* _EXERCISE GOAL_
The answer required is how many lines of the following entries contain the word "diode", with no other words.

* _MATERIAL SHOWN_
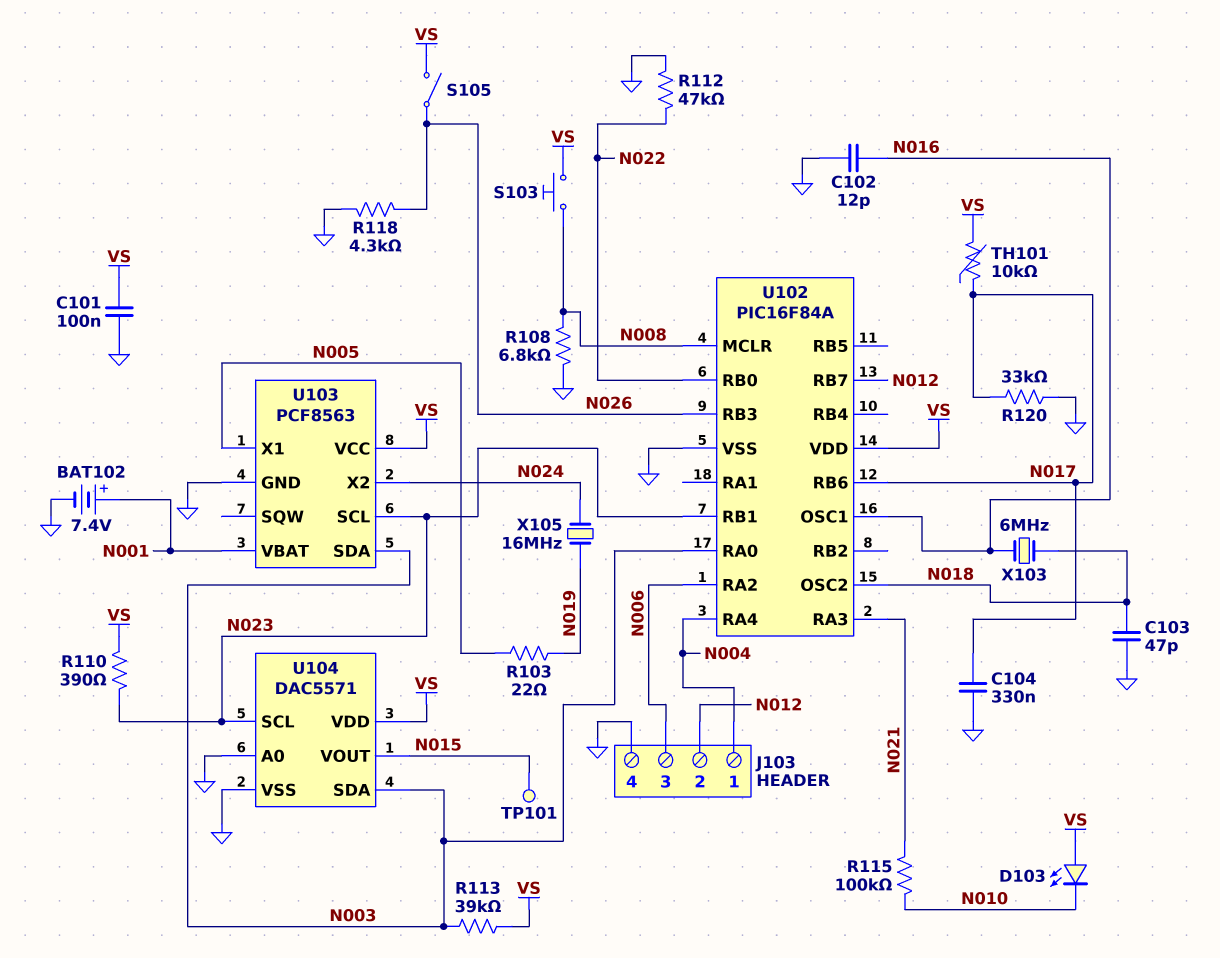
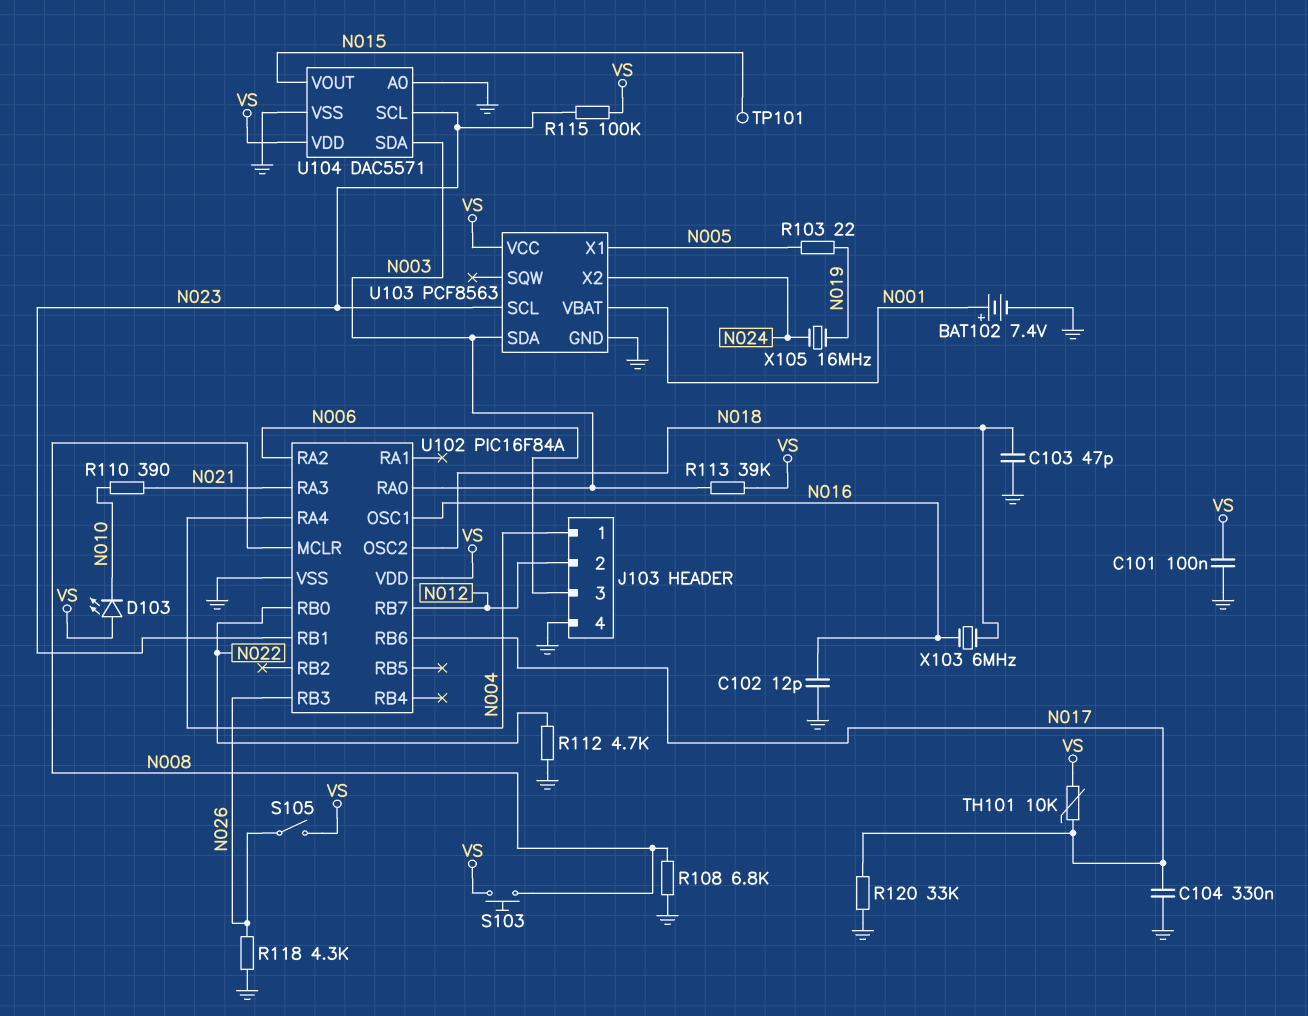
R110: 390 (N023, VS) -> 390 (N010, N021)
R112: 47k (GND, N022) -> 4.7k (GND, N022)
R115: 100k (N010, N021) -> 100k (N023, VS)

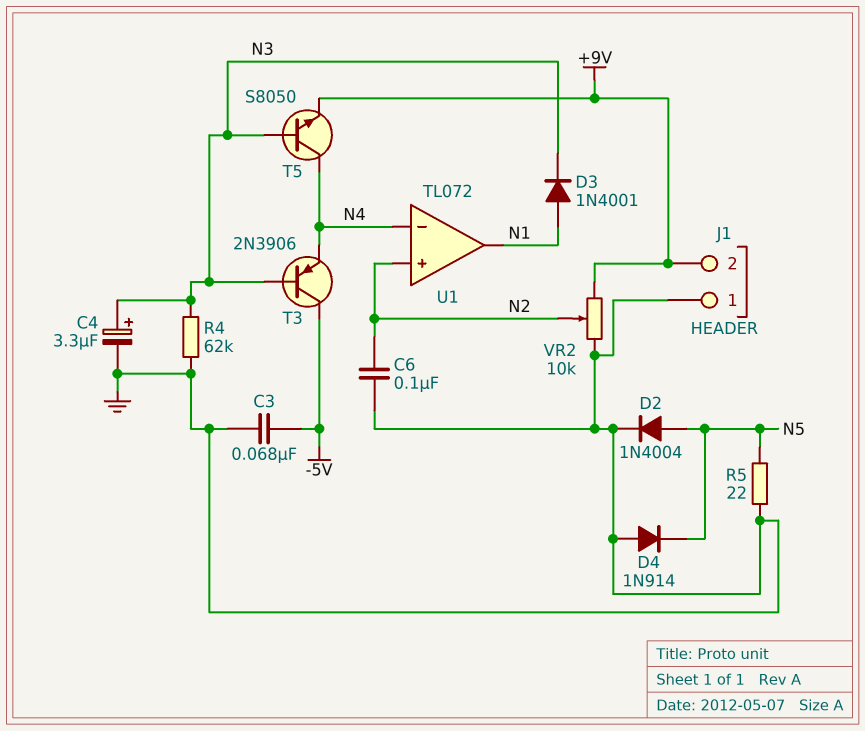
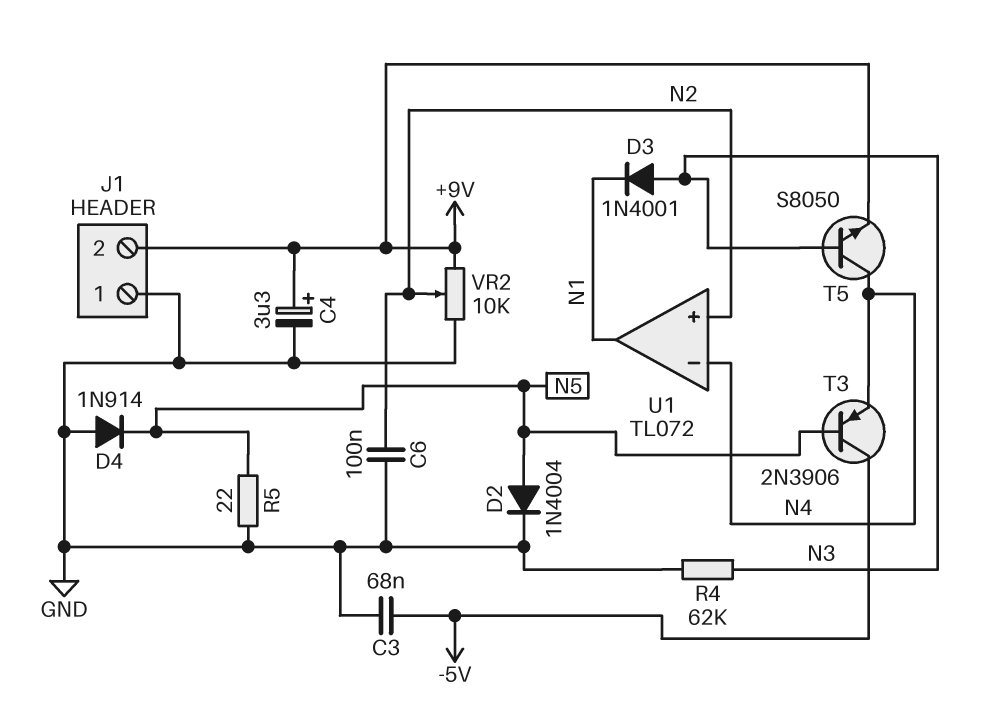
C4: 3.3uF (plus N3, minus GND) -> 3.3uF (plus +9V, minus GND)
D3: diode 1N4001 (A N1, K N3) -> diode 1N4001 (A N3, K N1)
T3: PNP 2N3906 (B N3, C -5V, E N4) -> PNP 2N3906 (B N5, C -5V, E N4)

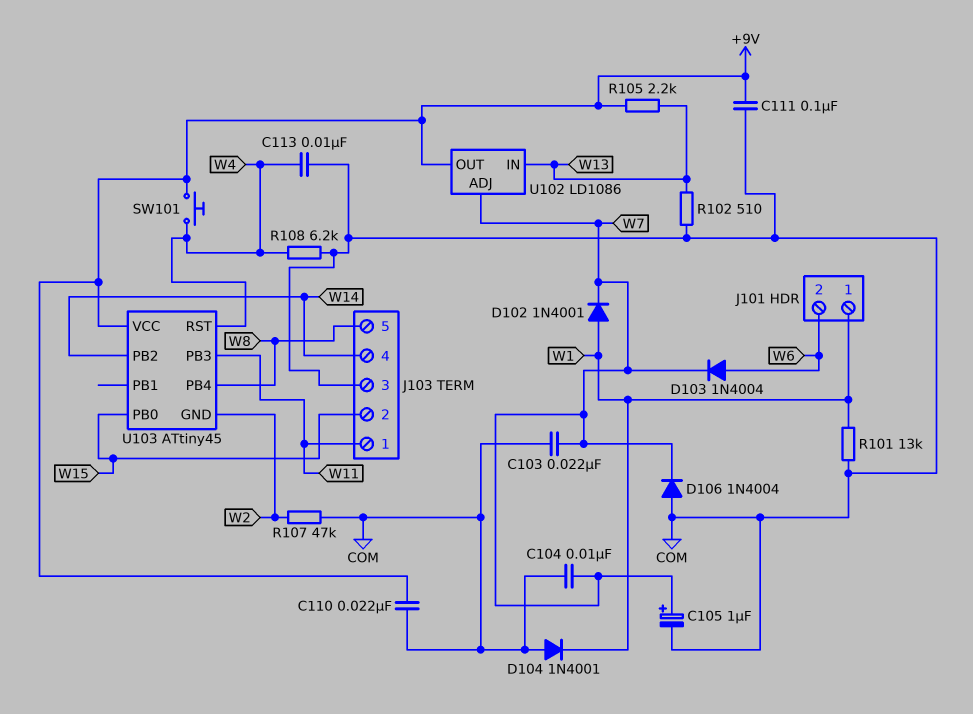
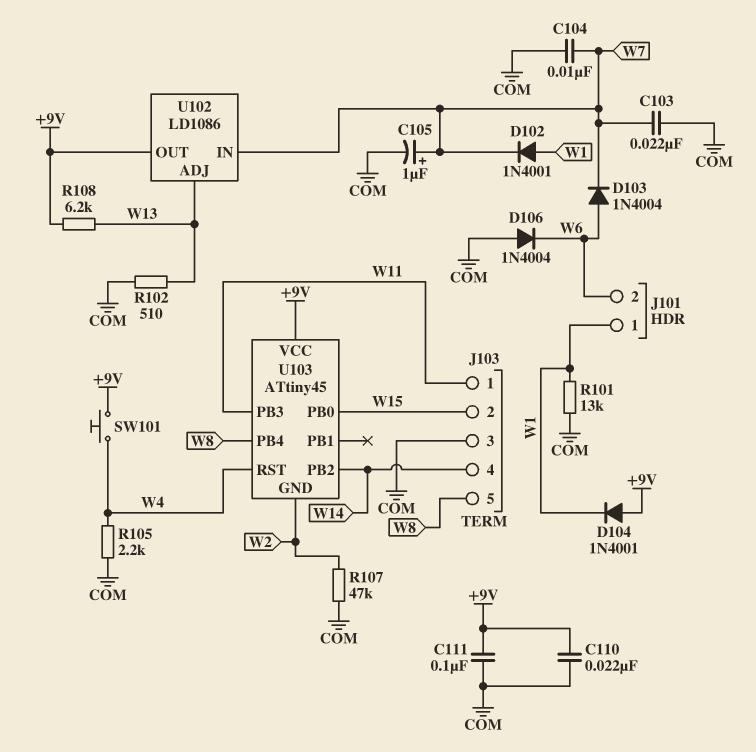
C113: 10nF (COM, W4) -> none
D104: diode 1N4001 (A COM, K W1) -> diode 1N4001 (A +9V, K W1)
D106: diode 1N4004 (A COM, K W7) -> diode 1N4004 (A COM, K W6)
R105: 2.2k (+9V, W13) -> 2.2k (COM, W4)
R108: 6.2k (COM, W4) -> 6.2k (+9V, W13)
U102 pin ADJ: W7 -> W13
U102 pin IN: W13 -> W7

* _YOUR RESPONSE_
3